BEGIN Material for this task

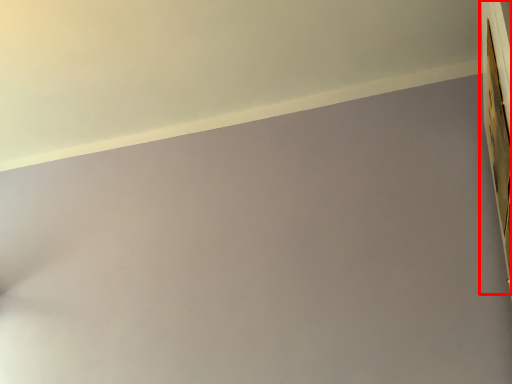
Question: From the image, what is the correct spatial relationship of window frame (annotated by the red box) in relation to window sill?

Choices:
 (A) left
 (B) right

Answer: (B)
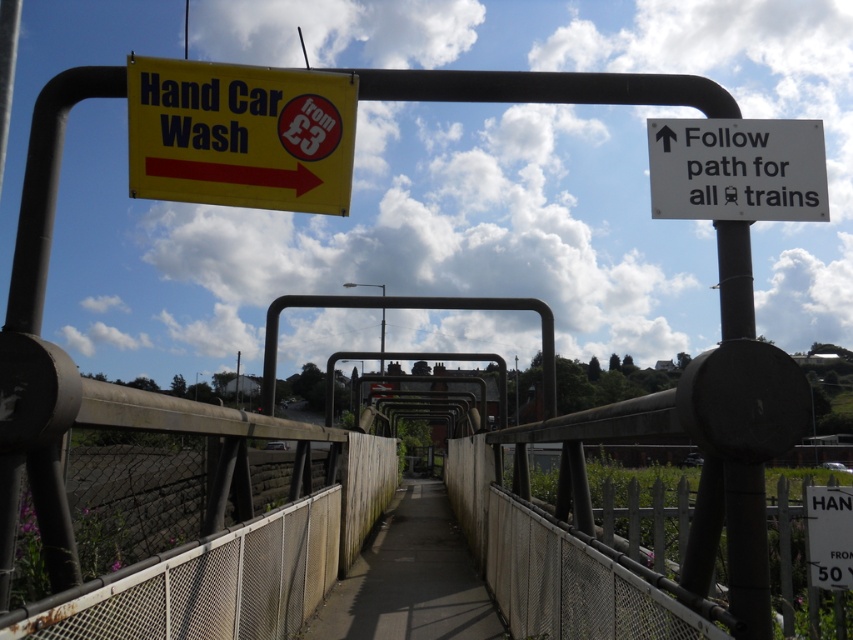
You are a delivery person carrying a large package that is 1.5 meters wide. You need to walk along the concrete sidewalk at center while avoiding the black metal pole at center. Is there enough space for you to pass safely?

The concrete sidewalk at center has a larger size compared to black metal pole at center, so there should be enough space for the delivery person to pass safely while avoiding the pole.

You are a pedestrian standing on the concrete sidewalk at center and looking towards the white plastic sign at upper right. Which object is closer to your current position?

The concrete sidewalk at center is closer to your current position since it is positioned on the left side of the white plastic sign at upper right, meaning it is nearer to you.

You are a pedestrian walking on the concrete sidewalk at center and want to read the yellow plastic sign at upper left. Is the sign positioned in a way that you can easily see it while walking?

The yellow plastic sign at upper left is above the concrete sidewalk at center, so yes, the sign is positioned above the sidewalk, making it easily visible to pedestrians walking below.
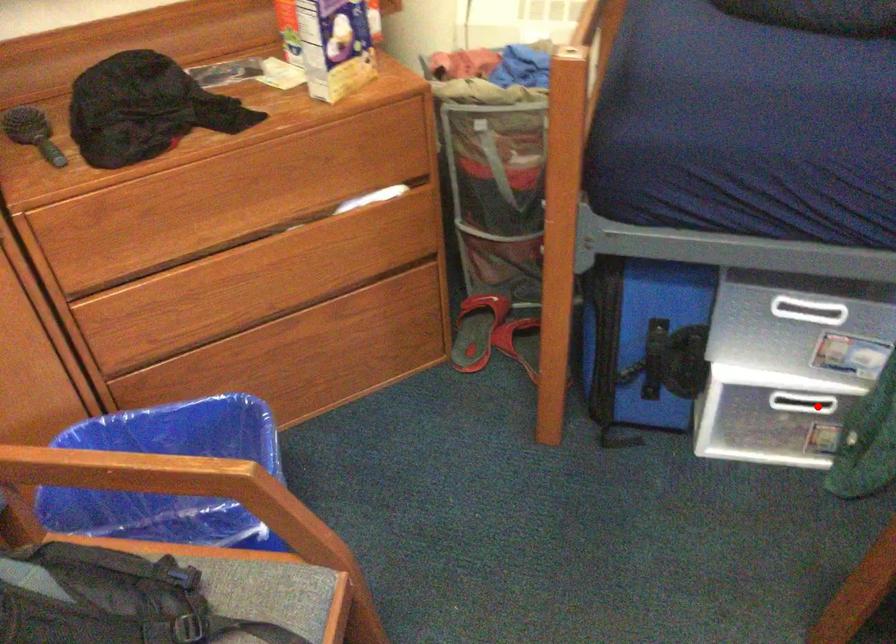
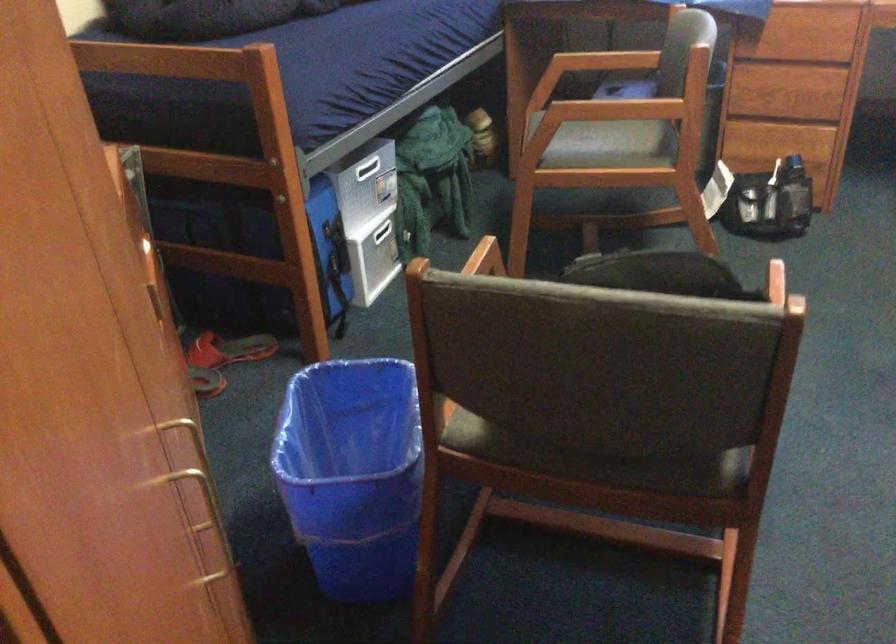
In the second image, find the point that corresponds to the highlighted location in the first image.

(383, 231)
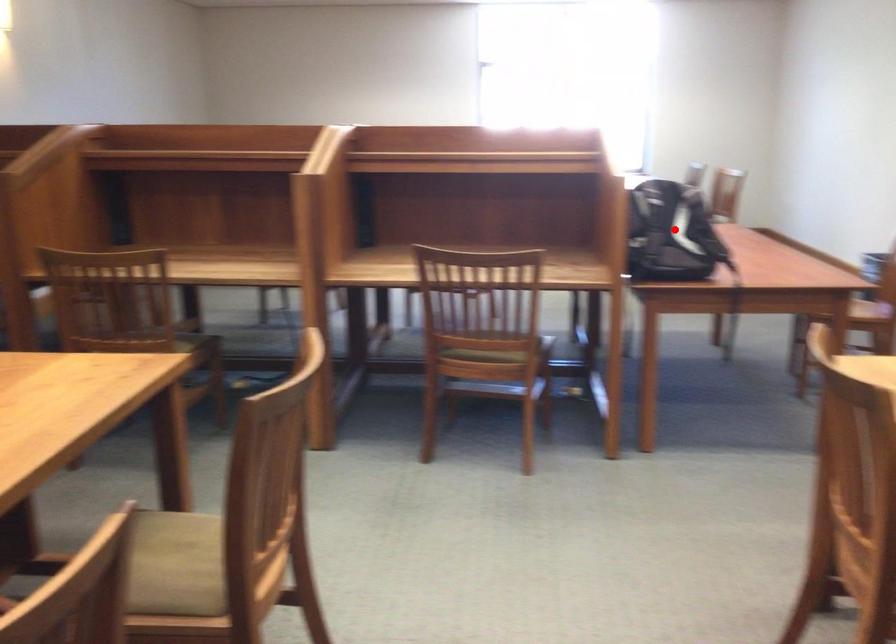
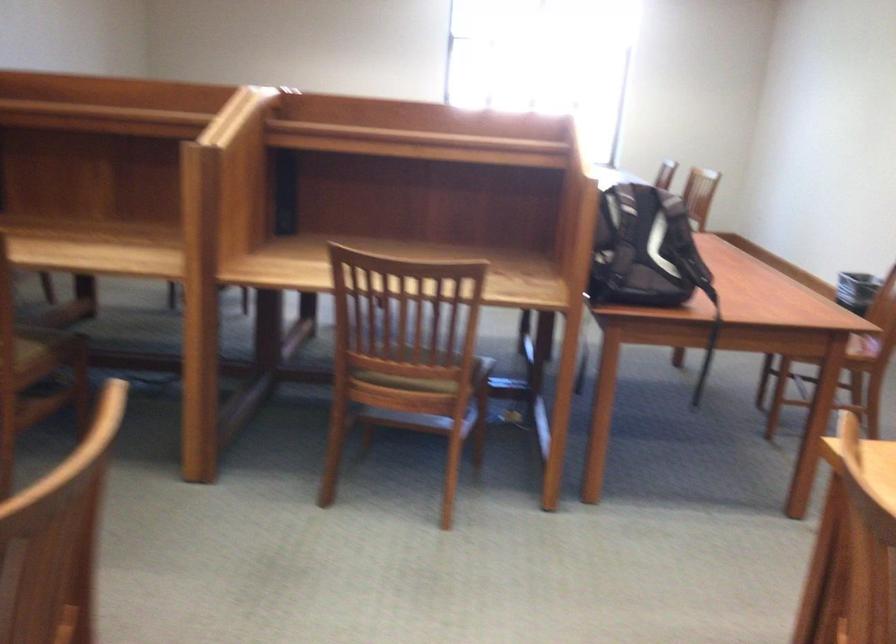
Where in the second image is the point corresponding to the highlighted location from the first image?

END Material for this task

Aim of the task | Copy out every entry above word for word, omitting the pictures.

Reply |
Question: From the image, what is the correct spatial relationship of window frame (annotated by the red box) in relation to window sill?

Choices:
 (A) left
 (B) right

Answer: (B)
You are a delivery person carrying a large package that is 1.5 meters wide. You need to walk along the concrete sidewalk at center while avoiding the black metal pole at center. Is there enough space for you to pass safely?

The concrete sidewalk at center has a larger size compared to black metal pole at center, so there should be enough space for the delivery person to pass safely while avoiding the pole.

You are a pedestrian standing on the concrete sidewalk at center and looking towards the white plastic sign at upper right. Which object is closer to your current position?

The concrete sidewalk at center is closer to your current position since it is positioned on the left side of the white plastic sign at upper right, meaning it is nearer to you.

You are a pedestrian walking on the concrete sidewalk at center and want to read the yellow plastic sign at upper left. Is the sign positioned in a way that you can easily see it while walking?

The yellow plastic sign at upper left is above the concrete sidewalk at center, so yes, the sign is positioned above the sidewalk, making it easily visible to pedestrians walking below.
In the second image, find the point that corresponds to the highlighted location in the first image.

(383, 231)
Where in the second image is the point corresponding to the highlighted location from the first image?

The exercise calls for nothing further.